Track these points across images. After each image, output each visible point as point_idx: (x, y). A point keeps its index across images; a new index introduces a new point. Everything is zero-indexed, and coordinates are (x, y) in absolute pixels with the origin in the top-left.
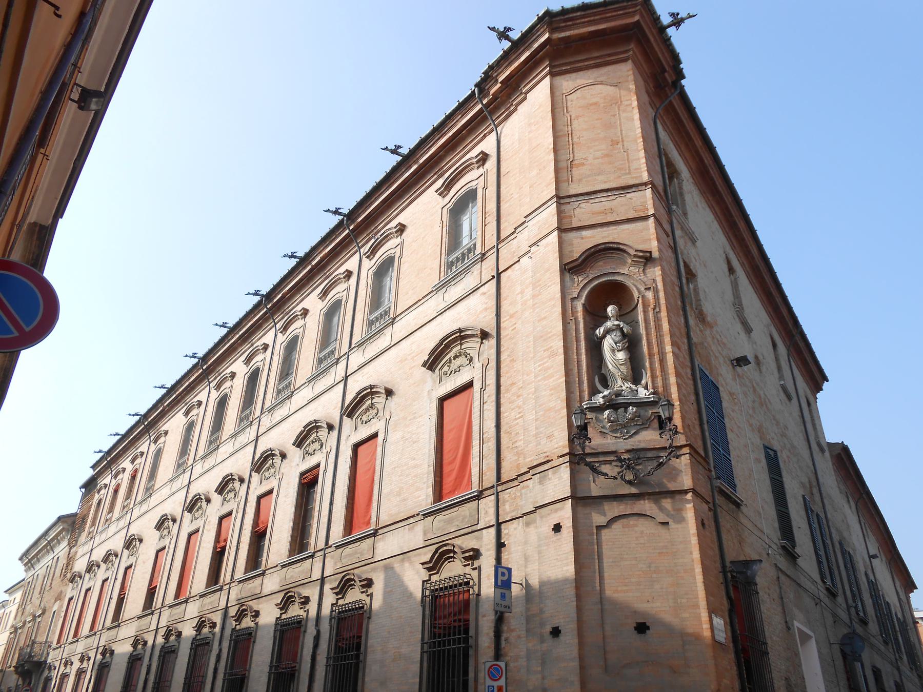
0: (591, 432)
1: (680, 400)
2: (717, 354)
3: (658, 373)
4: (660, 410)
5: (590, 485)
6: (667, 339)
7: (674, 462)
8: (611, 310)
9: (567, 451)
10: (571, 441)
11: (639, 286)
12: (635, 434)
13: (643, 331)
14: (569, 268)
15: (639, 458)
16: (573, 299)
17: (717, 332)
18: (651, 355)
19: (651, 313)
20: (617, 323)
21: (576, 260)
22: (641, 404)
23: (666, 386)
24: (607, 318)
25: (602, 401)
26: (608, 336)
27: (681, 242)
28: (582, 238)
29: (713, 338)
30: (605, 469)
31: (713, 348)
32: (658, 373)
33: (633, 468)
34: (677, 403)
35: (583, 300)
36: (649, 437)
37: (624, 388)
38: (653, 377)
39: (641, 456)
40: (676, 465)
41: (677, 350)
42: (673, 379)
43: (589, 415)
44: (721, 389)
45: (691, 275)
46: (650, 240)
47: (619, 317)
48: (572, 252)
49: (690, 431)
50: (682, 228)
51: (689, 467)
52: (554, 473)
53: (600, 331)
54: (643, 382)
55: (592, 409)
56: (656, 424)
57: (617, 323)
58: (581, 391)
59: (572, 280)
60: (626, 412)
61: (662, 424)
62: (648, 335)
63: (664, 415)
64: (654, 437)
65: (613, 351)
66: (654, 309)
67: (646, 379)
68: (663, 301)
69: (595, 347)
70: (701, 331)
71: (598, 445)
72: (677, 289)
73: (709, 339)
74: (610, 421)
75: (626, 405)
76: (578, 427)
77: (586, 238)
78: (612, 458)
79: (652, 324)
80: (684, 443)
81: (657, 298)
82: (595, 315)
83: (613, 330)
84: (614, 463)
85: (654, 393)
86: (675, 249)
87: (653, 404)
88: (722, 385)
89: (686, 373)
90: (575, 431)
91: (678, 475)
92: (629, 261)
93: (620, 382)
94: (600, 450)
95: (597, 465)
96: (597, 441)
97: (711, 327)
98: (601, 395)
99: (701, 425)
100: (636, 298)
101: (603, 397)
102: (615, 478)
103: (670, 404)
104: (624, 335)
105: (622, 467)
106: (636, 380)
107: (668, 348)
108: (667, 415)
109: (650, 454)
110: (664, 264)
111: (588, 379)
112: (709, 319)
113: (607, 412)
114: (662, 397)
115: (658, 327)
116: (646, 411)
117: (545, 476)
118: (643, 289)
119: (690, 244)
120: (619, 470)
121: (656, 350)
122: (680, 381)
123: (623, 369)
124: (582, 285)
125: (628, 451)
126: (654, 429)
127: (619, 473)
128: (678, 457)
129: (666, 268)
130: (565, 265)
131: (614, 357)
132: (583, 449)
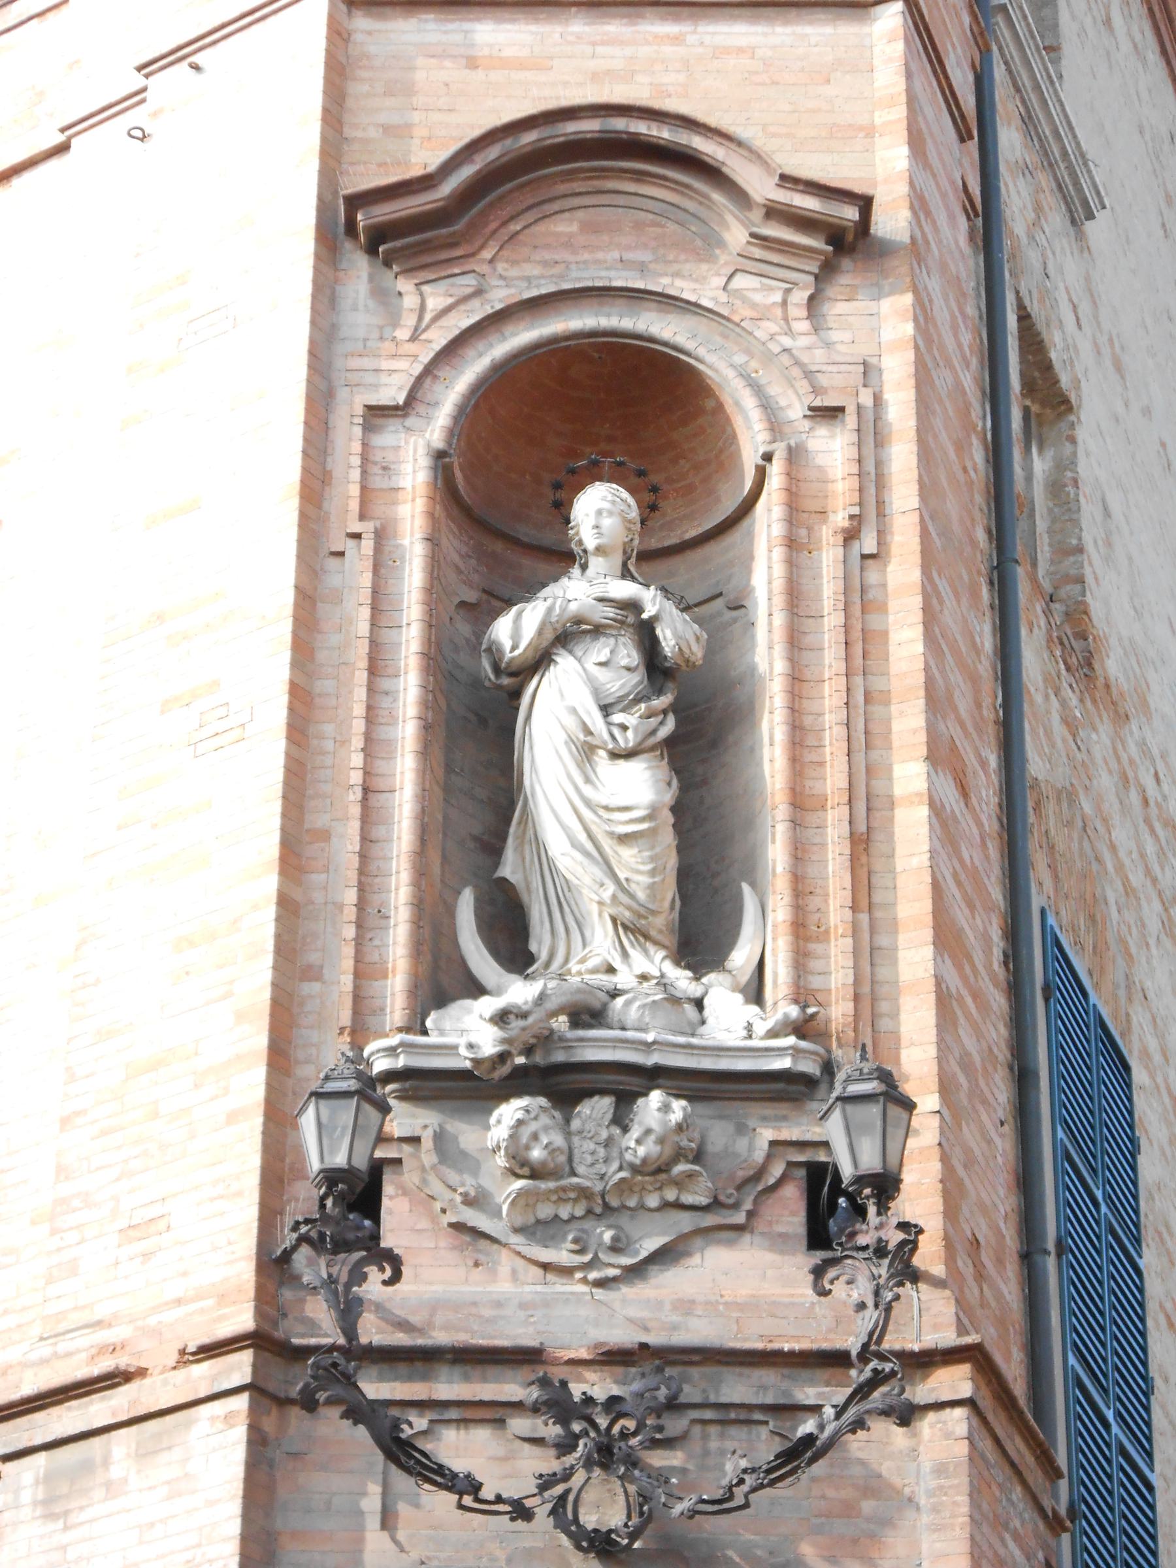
0: (399, 1220)
1: (946, 1088)
2: (1137, 878)
3: (836, 910)
4: (834, 1129)
5: (359, 1540)
6: (908, 722)
7: (881, 1445)
8: (599, 511)
9: (243, 1320)
10: (274, 1267)
11: (775, 390)
12: (664, 1256)
13: (767, 655)
14: (384, 228)
15: (673, 1405)
16: (377, 414)
17: (1143, 745)
18: (802, 804)
19: (829, 559)
20: (625, 589)
21: (427, 182)
22: (708, 1086)
23: (870, 996)
24: (564, 558)
25: (488, 1041)
26: (565, 665)
27: (1016, 197)
28: (472, 63)
29: (1125, 779)
30: (459, 1449)
31: (1121, 835)
32: (836, 910)
33: (633, 1462)
34: (928, 1102)
35: (436, 426)
36: (748, 1287)
37: (624, 978)
38: (804, 932)
39: (690, 1394)
40: (886, 1469)
41: (949, 794)
42: (915, 960)
43: (404, 1119)
44: (1139, 1075)
45: (1051, 401)
46: (870, 131)
47: (643, 559)
48: (398, 132)
49: (980, 1275)
50: (1028, 121)
51: (961, 1480)
52: (143, 1454)
53: (515, 629)
54: (741, 957)
55: (423, 1084)
56: (789, 1211)
57: (625, 589)
58: (366, 972)
59: (385, 298)
60: (621, 1121)
61: (833, 1210)
62: (798, 682)
63: (851, 1154)
64: (772, 1290)
65: (586, 751)
66: (850, 536)
67: (762, 934)
68: (904, 497)
69: (479, 721)
70: (1069, 723)
71: (435, 1306)
72: (978, 455)
73: (1105, 782)
74: (521, 1166)
75: (627, 1083)
76: (331, 1177)
77: (505, 64)
78: (511, 1387)
79: (831, 620)
80: (948, 1338)
81: (872, 479)
82: (499, 521)
83: (598, 631)
84: (520, 1424)
85: (802, 1028)
86: (985, 215)
87: (790, 1089)
88: (1145, 1054)
89: (986, 938)
90: (304, 1198)
91: (886, 1522)
92: (736, 235)
93: (602, 942)
94: (441, 1338)
95: (420, 1422)
96: (442, 1278)
97: (1121, 718)
98: (488, 1005)
99: (1029, 1257)
100: (750, 458)
101: (501, 1018)
102: (521, 1511)
103: (893, 1097)
104: (656, 668)
105: (565, 1446)
106: (700, 936)
107: (909, 775)
108: (870, 1162)
109: (738, 1388)
110: (934, 285)
111: (419, 905)
112: (1112, 665)
113: (510, 1111)
114: (846, 1059)
115: (863, 644)
116: (741, 1129)
117: (87, 1467)
118: (795, 410)
119: (1056, 219)
120: (548, 1463)
121: (833, 778)
122: (953, 981)
123: (633, 864)
124: (439, 338)
125: (614, 1358)
126: (779, 1242)
127: (546, 1483)
128: (906, 1415)
129: (941, 312)
130: (356, 202)
131: (587, 790)
132: (349, 1311)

........

**Written exercise:**
Reproduce all of the material above word for word, leaving out the pictures.

**Complete output:**
Track these points across images. After each image, output each visible point as point_idx: (x, y). A point keeps its index across images; a new index introduces a new point. Everything is zero-indexed, and coordinates are (x, y) in absolute pixels with the origin in the top-left.
0: (591, 432)
1: (680, 400)
2: (717, 354)
3: (658, 373)
4: (660, 410)
5: (590, 485)
6: (667, 339)
7: (674, 462)
8: (611, 310)
9: (567, 451)
10: (571, 441)
11: (639, 286)
12: (635, 434)
13: (643, 331)
14: (569, 268)
15: (639, 458)
16: (573, 299)
17: (717, 332)
18: (651, 355)
19: (651, 313)
20: (617, 323)
21: (576, 260)
22: (641, 404)
23: (666, 386)
24: (607, 318)
25: (602, 401)
26: (608, 336)
27: (681, 242)
28: (582, 238)
29: (713, 338)
30: (605, 469)
31: (713, 348)
32: (658, 373)
33: (633, 468)
34: (677, 403)
35: (583, 300)
36: (649, 437)
37: (624, 388)
38: (653, 377)
39: (641, 456)
40: (676, 465)
41: (677, 350)
42: (673, 379)
43: (589, 415)
44: (721, 389)
45: (691, 275)
46: (650, 240)
47: (619, 317)
48: (572, 252)
49: (690, 431)
50: (682, 228)
51: (689, 467)
52: (554, 473)
53: (600, 331)
54: (643, 382)
55: (592, 409)
56: (656, 424)
57: (617, 323)
58: (581, 391)
59: (572, 280)
60: (626, 412)
61: (662, 424)
62: (648, 335)
63: (664, 415)
64: (654, 437)
65: (613, 351)
66: (654, 309)
67: (646, 379)
68: (663, 301)
69: (595, 347)
70: (701, 331)
71: (598, 445)
72: (677, 289)
73: (709, 339)
74: (610, 421)
75: (626, 405)
76: (578, 427)
77: (586, 238)
78: (612, 458)
79: (652, 324)
80: (684, 443)
81: (657, 298)
82: (595, 315)
83: (613, 330)
84: (614, 463)
85: (654, 393)
86: (675, 249)
87: (653, 404)
88: (722, 385)
89: (686, 373)
90: (575, 431)
91: (678, 475)
92: (629, 261)
93: (620, 382)
94: (600, 450)
95: (597, 465)
96: (597, 441)
97: (711, 327)
98: (601, 395)
99: (701, 425)
100: (636, 298)
101: (603, 397)
102: (615, 478)
103: (670, 404)
104: (624, 335)
105: (622, 467)
106: (636, 380)
107: (668, 348)
108: (667, 415)
109: (650, 454)
110: (664, 264)
111: (588, 379)
112: (709, 319)
113: (607, 412)
114: (662, 397)
115: (658, 327)
116: (646, 411)
117: (545, 476)
118: (643, 289)
119: (690, 244)
120: (619, 470)
121: (656, 350)
122: (680, 381)
123: (623, 369)
124: (582, 285)
125: (628, 451)
126: (654, 429)
127: (619, 473)
128: (678, 457)
129: (666, 268)
130: (565, 265)
131: (614, 357)
132: (583, 449)
0: (399, 1220)
1: (946, 1088)
2: (1137, 878)
3: (836, 910)
4: (834, 1129)
5: (359, 1540)
6: (908, 722)
7: (881, 1445)
8: (599, 511)
9: (243, 1320)
10: (274, 1267)
11: (775, 390)
12: (664, 1256)
13: (767, 655)
14: (384, 228)
15: (673, 1405)
16: (377, 414)
17: (1143, 745)
18: (802, 804)
19: (829, 559)
20: (625, 589)
21: (427, 182)
22: (708, 1086)
23: (870, 996)
24: (564, 558)
25: (488, 1041)
26: (565, 665)
27: (1016, 197)
28: (472, 63)
29: (1125, 779)
30: (459, 1449)
31: (1121, 835)
32: (836, 910)
33: (633, 1462)
34: (928, 1102)
35: (436, 426)
36: (748, 1287)
37: (624, 978)
38: (804, 932)
39: (690, 1394)
40: (886, 1469)
41: (949, 794)
42: (915, 960)
43: (404, 1119)
44: (1139, 1075)
45: (1051, 401)
46: (870, 131)
47: (643, 559)
48: (398, 132)
49: (980, 1275)
50: (1028, 121)
51: (961, 1480)
52: (143, 1454)
53: (515, 629)
54: (741, 957)
55: (423, 1084)
56: (789, 1211)
57: (625, 589)
58: (366, 972)
59: (385, 298)
60: (621, 1121)
61: (833, 1210)
62: (798, 682)
63: (851, 1154)
64: (772, 1290)
65: (586, 751)
66: (850, 536)
67: (762, 934)
68: (904, 497)
69: (479, 721)
70: (1069, 723)
71: (435, 1306)
72: (978, 455)
73: (1105, 782)
74: (521, 1166)
75: (627, 1083)
76: (331, 1177)
77: (505, 64)
78: (511, 1387)
79: (831, 620)
80: (948, 1338)
81: (872, 479)
82: (499, 521)
83: (598, 631)
84: (520, 1424)
85: (802, 1028)
86: (985, 215)
87: (790, 1089)
88: (1145, 1054)
89: (986, 938)
90: (304, 1198)
91: (886, 1522)
92: (736, 235)
93: (602, 942)
94: (441, 1338)
95: (420, 1422)
96: (442, 1278)
97: (1121, 718)
98: (488, 1005)
99: (1029, 1257)
100: (750, 458)
101: (501, 1018)
102: (521, 1511)
103: (893, 1097)
104: (656, 668)
105: (565, 1446)
106: (700, 936)
107: (909, 775)
108: (870, 1162)
109: (738, 1388)
110: (934, 285)
111: (419, 905)
112: (1112, 665)
113: (510, 1111)
114: (846, 1059)
115: (863, 644)
116: (741, 1129)
117: (87, 1467)
118: (795, 410)
119: (1056, 219)
120: (548, 1463)
121: (833, 778)
122: (953, 981)
123: (633, 864)
124: (439, 338)
125: (614, 1358)
126: (779, 1242)
127: (546, 1483)
128: (906, 1415)
129: (941, 312)
130: (356, 202)
131: (587, 790)
132: (349, 1311)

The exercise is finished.